- **WORK ORDER**: Which lines in the records below contain the word "star"? Report each of them.

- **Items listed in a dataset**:
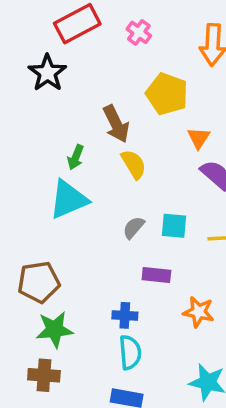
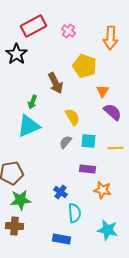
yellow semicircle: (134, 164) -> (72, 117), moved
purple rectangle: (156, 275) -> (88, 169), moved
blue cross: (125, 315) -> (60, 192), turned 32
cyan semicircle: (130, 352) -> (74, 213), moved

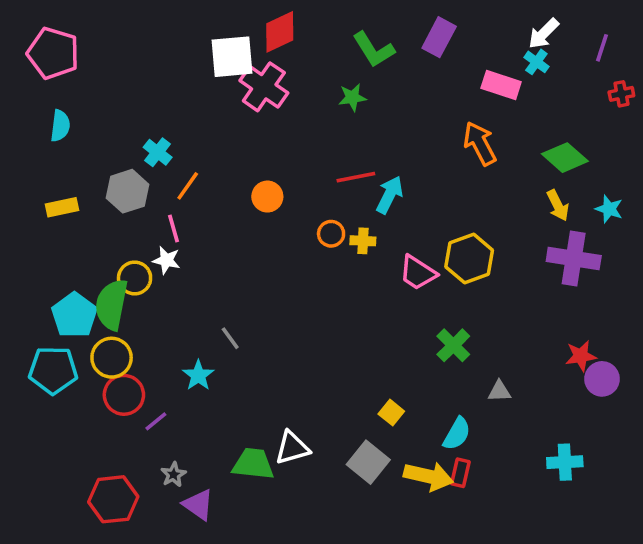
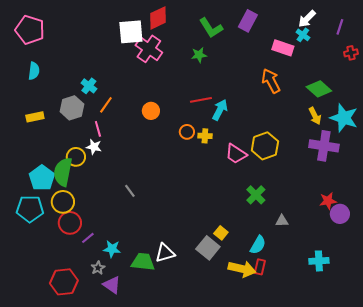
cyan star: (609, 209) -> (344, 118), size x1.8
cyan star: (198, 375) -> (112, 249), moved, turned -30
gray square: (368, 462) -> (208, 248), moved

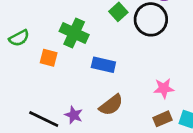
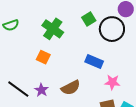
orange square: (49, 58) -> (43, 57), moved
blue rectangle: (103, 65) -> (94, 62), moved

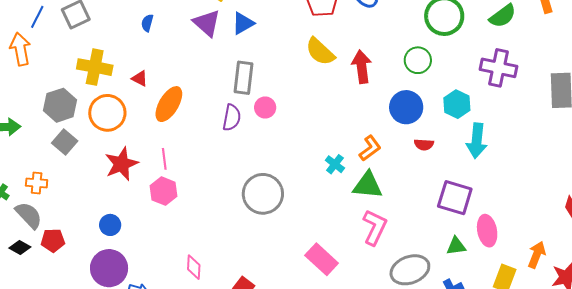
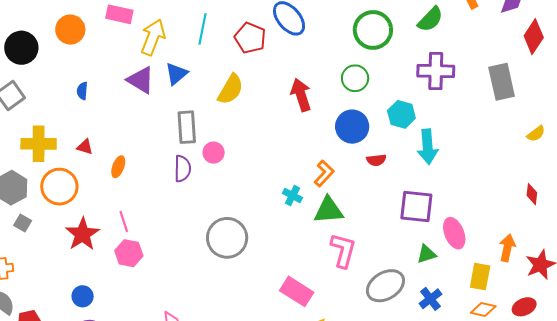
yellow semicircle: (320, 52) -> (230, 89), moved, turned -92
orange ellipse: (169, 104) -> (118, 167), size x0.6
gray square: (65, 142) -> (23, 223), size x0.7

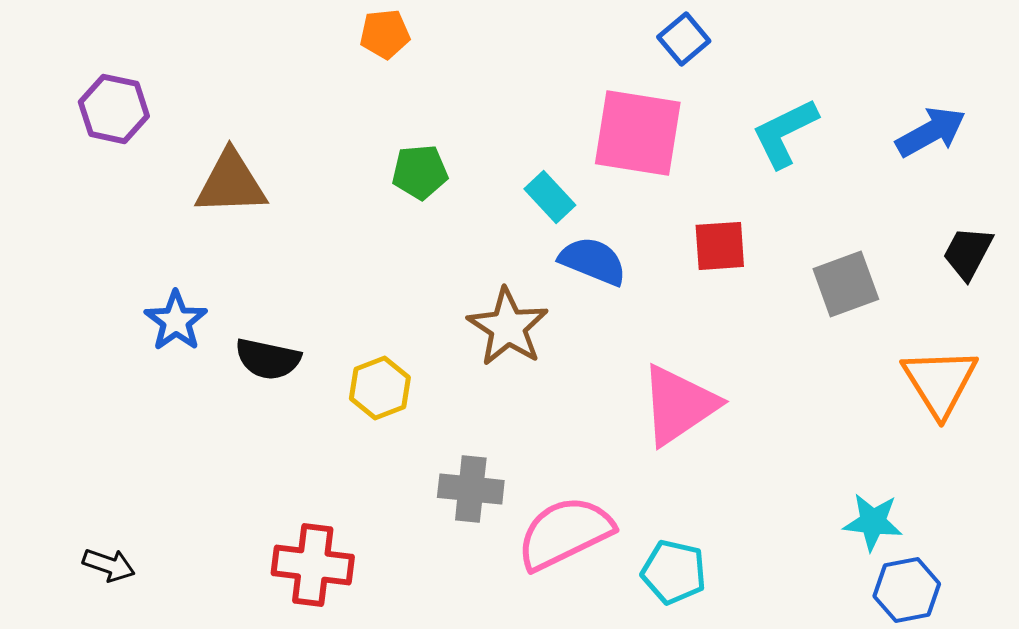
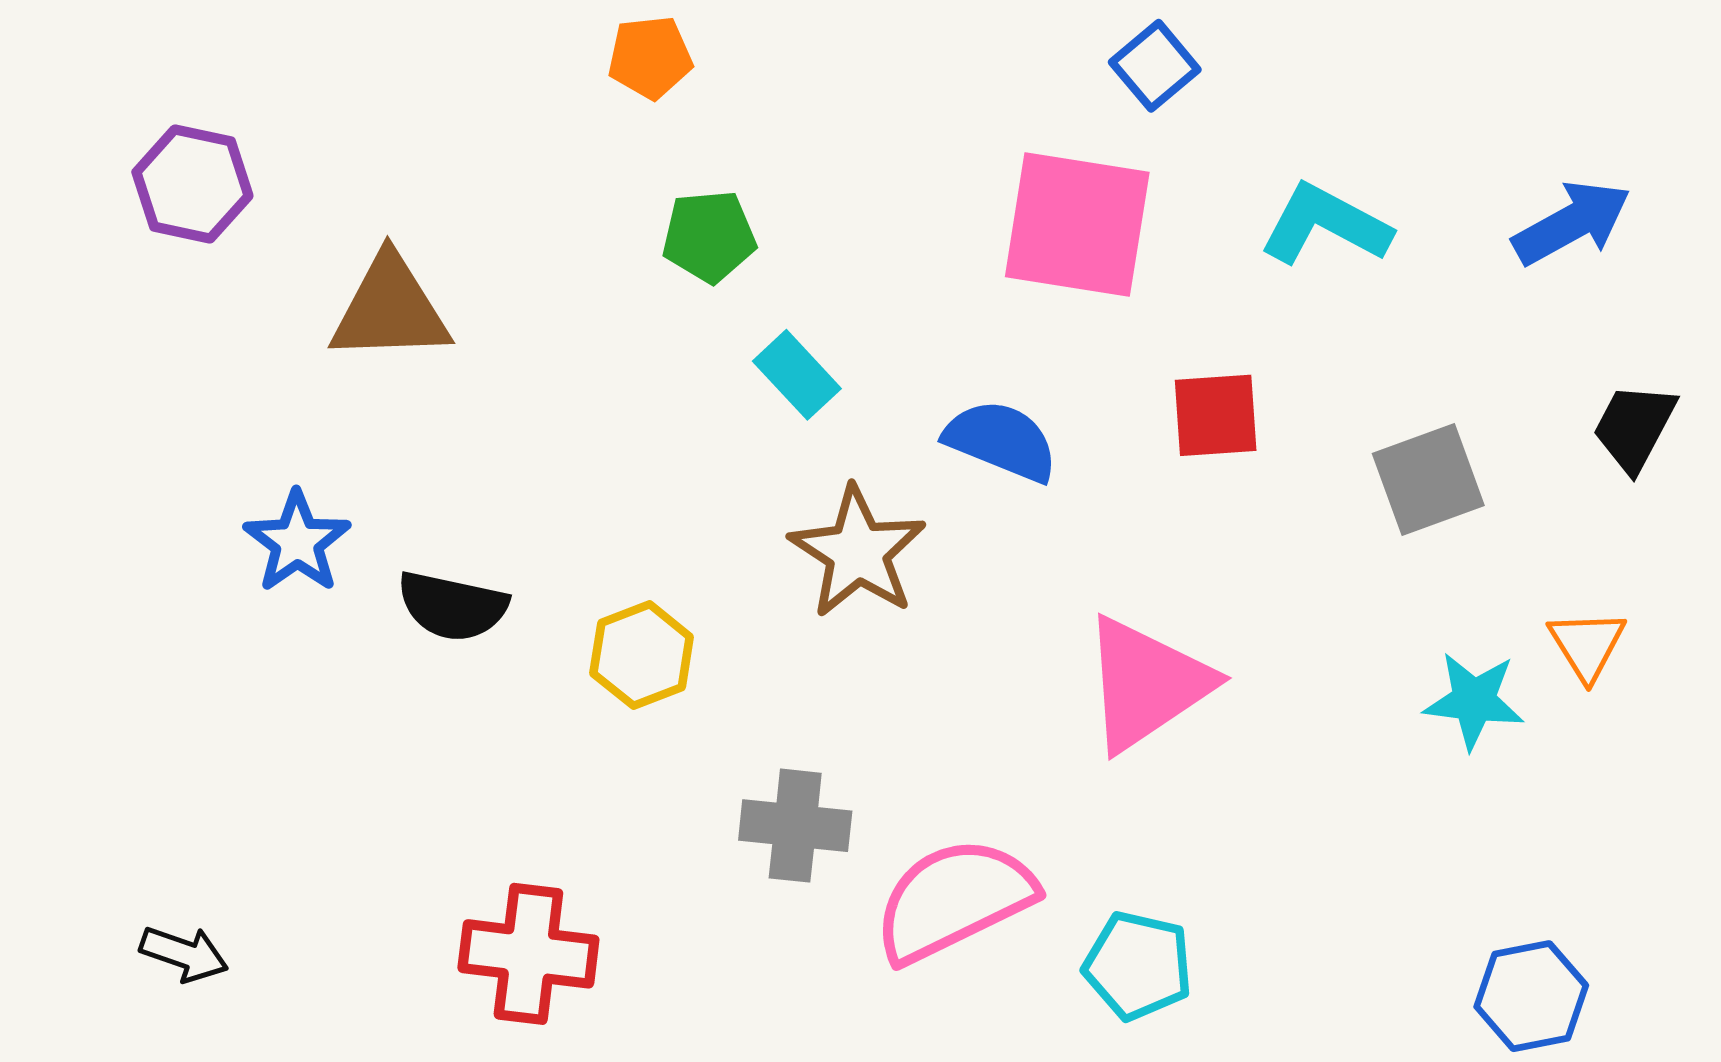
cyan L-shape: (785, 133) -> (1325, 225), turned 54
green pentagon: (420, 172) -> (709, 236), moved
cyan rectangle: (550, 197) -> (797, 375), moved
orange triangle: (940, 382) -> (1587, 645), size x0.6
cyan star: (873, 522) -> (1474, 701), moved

- **RESULT**:
cyan star: (609, 209) -> (344, 118), size x1.8
cyan star: (198, 375) -> (112, 249), moved, turned -30
cyan star: (873, 522) -> (1474, 701), moved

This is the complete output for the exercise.